**Task brief:** Repeat the entire listing exactly. Omit all pictures.
━━━ Information shown ━━━
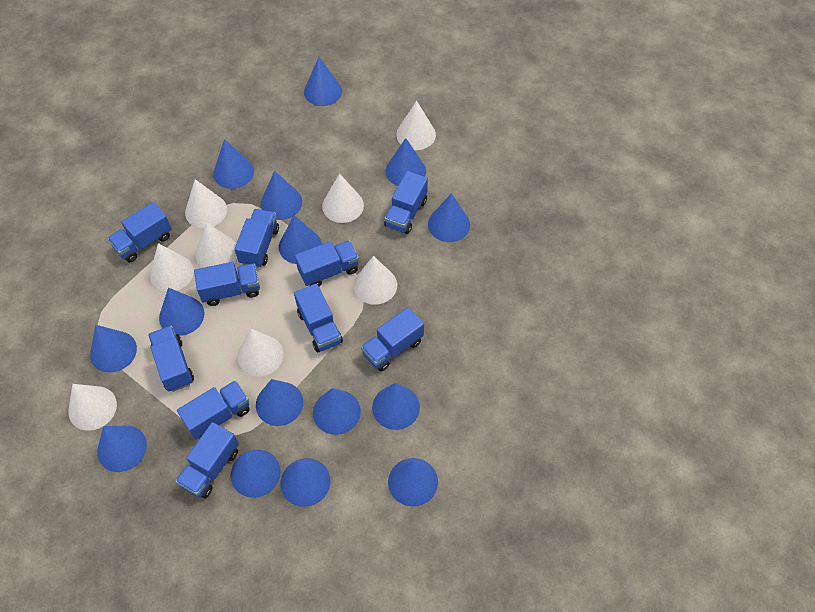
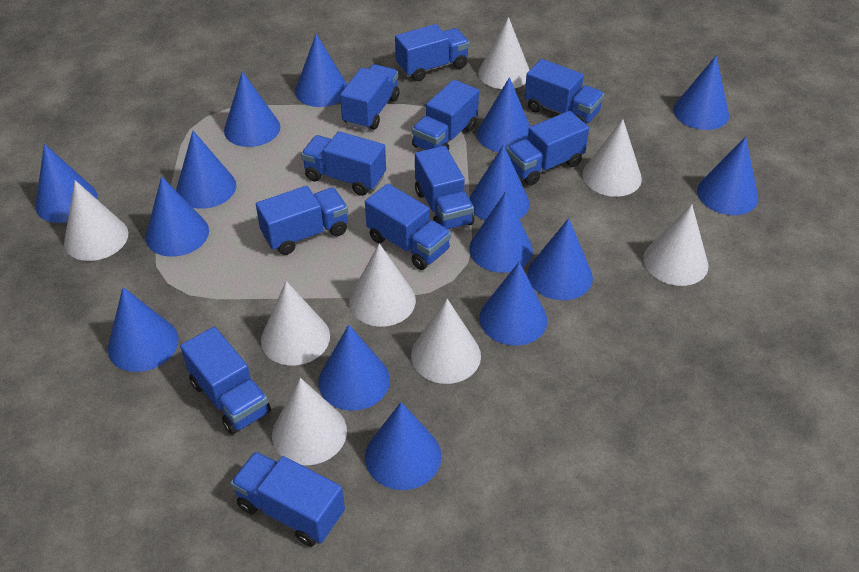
blue truck: 10 -> 11

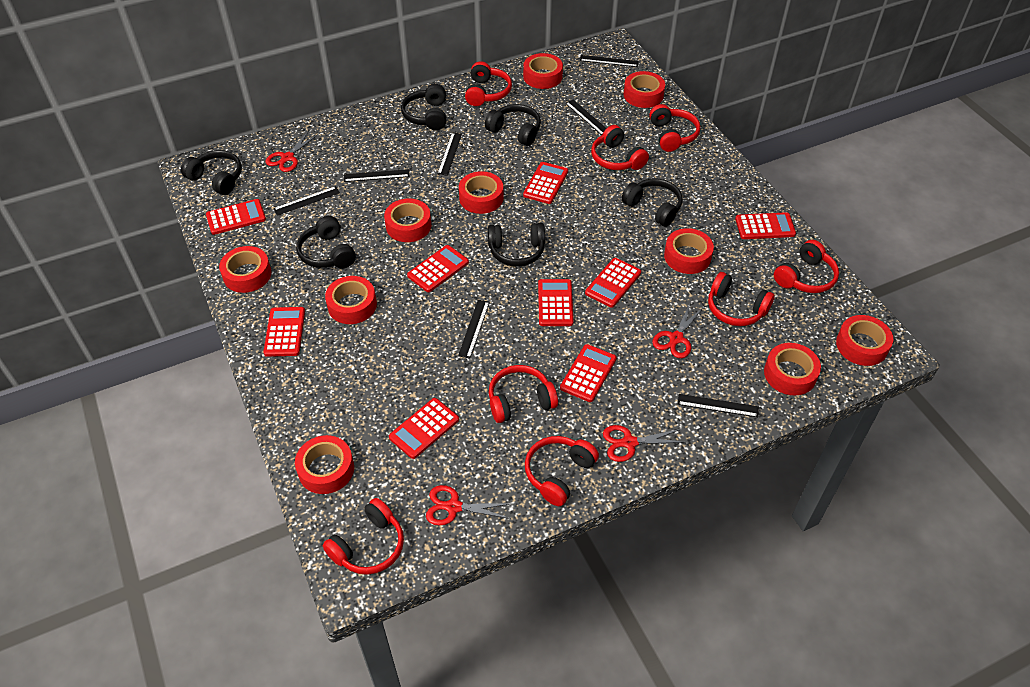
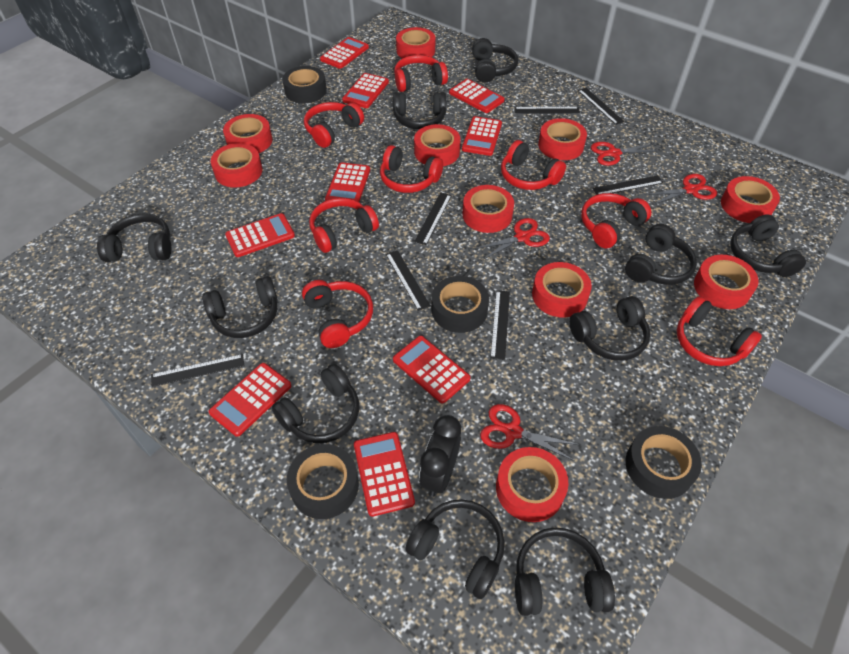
black clock: 0 -> 1
black headphones: 6 -> 10
black tape: 0 -> 4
━━━
**Result for this task:**
blue truck: 10 -> 11

black clock: 0 -> 1
black headphones: 6 -> 10
black tape: 0 -> 4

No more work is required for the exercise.